WHAT TO WORK ON: Go through the listing below and output exactly the line with "R5: 150 (W18, W19) -> none", the line with "IC7: NOT 74HC14", and each line between; omit the rest.

--------------------------------

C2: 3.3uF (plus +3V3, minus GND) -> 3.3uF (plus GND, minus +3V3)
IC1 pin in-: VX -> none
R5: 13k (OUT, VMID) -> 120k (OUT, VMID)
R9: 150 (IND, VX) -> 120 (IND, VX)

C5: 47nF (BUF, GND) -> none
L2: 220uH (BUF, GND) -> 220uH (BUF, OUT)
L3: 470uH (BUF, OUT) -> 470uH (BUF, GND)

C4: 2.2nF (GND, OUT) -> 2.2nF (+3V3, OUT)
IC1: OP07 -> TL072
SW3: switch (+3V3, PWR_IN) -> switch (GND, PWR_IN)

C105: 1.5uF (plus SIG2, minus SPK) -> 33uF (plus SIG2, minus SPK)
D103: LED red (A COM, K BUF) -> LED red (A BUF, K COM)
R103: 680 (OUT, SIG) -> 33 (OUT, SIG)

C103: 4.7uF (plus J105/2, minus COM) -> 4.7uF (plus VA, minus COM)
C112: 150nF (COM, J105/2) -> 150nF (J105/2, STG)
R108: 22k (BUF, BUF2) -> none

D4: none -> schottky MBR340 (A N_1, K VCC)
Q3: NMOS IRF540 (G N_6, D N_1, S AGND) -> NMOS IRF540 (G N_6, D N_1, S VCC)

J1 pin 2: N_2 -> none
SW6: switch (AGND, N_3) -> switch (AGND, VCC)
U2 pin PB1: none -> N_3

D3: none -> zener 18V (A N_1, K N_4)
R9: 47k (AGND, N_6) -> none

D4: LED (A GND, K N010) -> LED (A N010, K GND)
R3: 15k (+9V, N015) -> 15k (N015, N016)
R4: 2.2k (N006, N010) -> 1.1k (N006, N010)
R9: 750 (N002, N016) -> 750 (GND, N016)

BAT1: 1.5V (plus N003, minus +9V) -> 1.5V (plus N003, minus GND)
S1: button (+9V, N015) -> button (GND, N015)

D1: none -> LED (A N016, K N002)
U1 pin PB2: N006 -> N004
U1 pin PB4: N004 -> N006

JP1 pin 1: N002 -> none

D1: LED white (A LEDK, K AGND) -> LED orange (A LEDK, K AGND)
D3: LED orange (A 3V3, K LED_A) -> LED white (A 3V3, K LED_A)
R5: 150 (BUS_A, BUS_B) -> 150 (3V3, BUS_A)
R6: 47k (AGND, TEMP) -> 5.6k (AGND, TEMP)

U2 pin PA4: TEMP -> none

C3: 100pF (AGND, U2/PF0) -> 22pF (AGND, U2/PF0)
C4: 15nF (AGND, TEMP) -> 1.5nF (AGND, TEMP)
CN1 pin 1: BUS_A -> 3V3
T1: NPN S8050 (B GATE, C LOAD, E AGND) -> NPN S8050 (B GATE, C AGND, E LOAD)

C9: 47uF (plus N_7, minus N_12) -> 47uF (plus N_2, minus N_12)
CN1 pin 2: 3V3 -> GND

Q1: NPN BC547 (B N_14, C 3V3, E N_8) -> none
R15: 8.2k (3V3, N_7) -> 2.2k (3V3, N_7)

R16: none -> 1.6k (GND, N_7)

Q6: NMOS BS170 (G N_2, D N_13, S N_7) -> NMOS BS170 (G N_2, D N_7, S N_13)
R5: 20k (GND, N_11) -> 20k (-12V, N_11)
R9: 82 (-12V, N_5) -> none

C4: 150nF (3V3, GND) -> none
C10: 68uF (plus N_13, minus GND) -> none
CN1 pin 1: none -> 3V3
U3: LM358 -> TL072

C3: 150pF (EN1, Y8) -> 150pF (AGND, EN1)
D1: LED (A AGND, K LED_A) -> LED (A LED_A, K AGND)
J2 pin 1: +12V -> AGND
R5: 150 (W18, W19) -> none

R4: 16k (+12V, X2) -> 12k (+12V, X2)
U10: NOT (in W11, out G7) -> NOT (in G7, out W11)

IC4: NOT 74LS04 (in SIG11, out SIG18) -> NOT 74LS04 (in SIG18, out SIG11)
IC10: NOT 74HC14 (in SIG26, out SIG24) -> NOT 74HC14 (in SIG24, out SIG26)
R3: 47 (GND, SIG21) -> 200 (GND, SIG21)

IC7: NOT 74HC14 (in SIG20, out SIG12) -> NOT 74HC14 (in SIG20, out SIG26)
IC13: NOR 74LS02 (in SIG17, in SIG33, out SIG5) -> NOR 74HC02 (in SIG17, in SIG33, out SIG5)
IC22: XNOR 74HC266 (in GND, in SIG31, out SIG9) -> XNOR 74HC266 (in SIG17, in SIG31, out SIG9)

--------------------------------

SOLUTION:
R5: 150 (W18, W19) -> none

R4: 16k (+12V, X2) -> 12k (+12V, X2)
U10: NOT (in W11, out G7) -> NOT (in G7, out W11)

IC4: NOT 74LS04 (in SIG11, out SIG18) -> NOT 74LS04 (in SIG18, out SIG11)
IC10: NOT 74HC14 (in SIG26, out SIG24) -> NOT 74HC14 (in SIG24, out SIG26)
R3: 47 (GND, SIG21) -> 200 (GND, SIG21)

IC7: NOT 74HC14 (in SIG20, out SIG12) -> NOT 74HC14 (in SIG20, out SIG26)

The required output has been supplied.